» **Problem requirements**
Could you set down the listing below exactly and omit its images?

» **Data for this exercise**
- - - - - - -
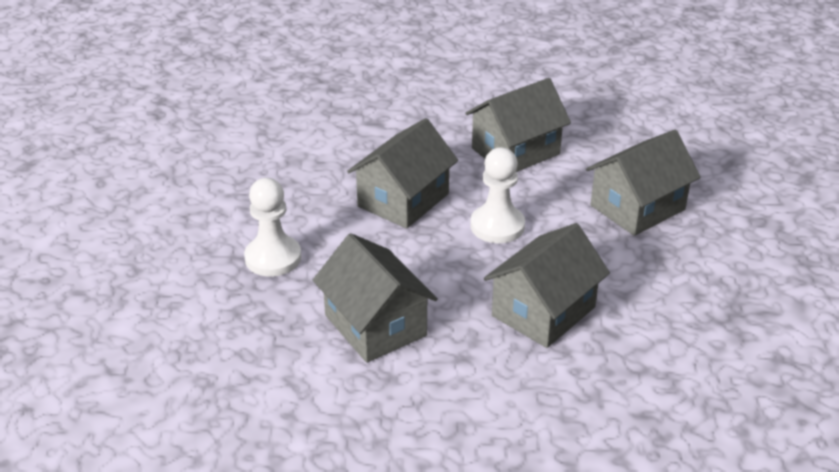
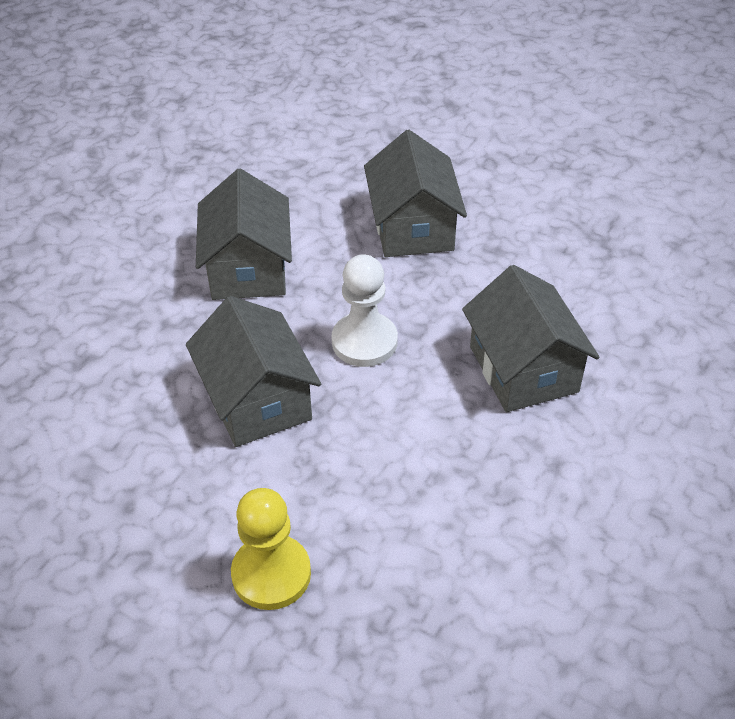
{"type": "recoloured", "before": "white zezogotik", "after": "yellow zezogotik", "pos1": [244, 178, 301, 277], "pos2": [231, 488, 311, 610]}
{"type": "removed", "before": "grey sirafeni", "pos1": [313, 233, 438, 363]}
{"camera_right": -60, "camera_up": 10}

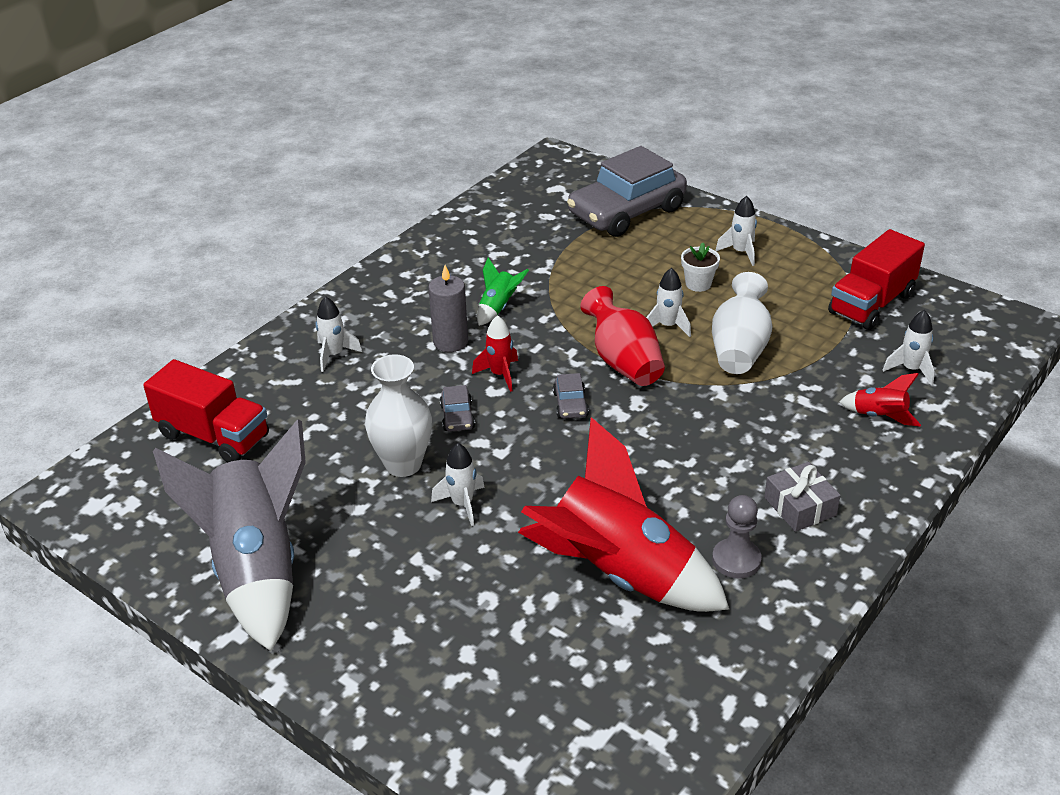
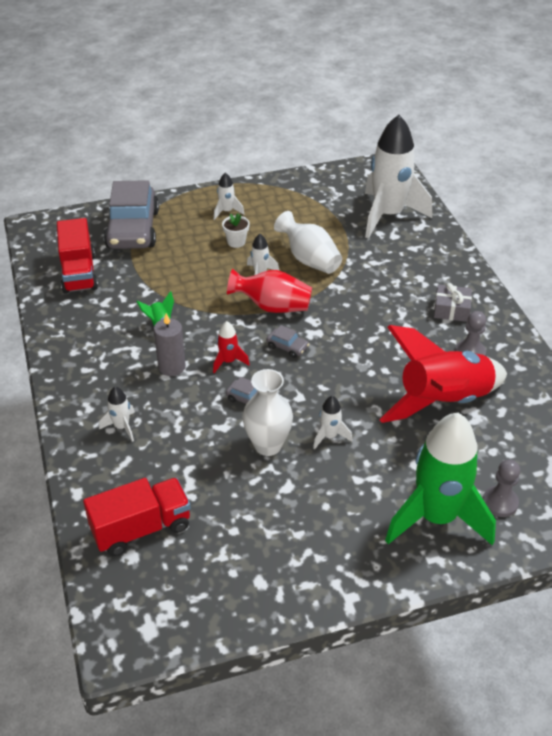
{"type": "moved", "before": "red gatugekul", "pos1": [828, 229, 925, 330], "pos2": [57, 218, 98, 294]}
{"type": "resized", "before": "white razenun", "pos1": [883, 310, 935, 385], "pos2": [365, 115, 432, 239], "scale": 2.43}
{"type": "added", "after": "green razenun", "pos2": [385, 413, 496, 546]}
{"type": "added", "after": "grey zezogotik", "pos2": [483, 459, 520, 517]}
{"type": "removed", "before": "grey razenun", "pos1": [153, 419, 306, 651]}
{"type": "removed", "before": "red razenun", "pos1": [839, 373, 921, 427]}
{"camera_right": -55, "camera_up": 5}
- - - - - - -
» **Response for this exercise**
{"type": "recoloured", "before": "white zezogotik", "after": "yellow zezogotik", "pos1": [244, 178, 301, 277], "pos2": [231, 488, 311, 610]}
{"type": "removed", "before": "grey sirafeni", "pos1": [313, 233, 438, 363]}
{"camera_right": -60, "camera_up": 10}

{"type": "moved", "before": "red gatugekul", "pos1": [828, 229, 925, 330], "pos2": [57, 218, 98, 294]}
{"type": "resized", "before": "white razenun", "pos1": [883, 310, 935, 385], "pos2": [365, 115, 432, 239], "scale": 2.43}
{"type": "added", "after": "green razenun", "pos2": [385, 413, 496, 546]}
{"type": "added", "after": "grey zezogotik", "pos2": [483, 459, 520, 517]}
{"type": "removed", "before": "grey razenun", "pos1": [153, 419, 306, 651]}
{"type": "removed", "before": "red razenun", "pos1": [839, 373, 921, 427]}
{"camera_right": -55, "camera_up": 5}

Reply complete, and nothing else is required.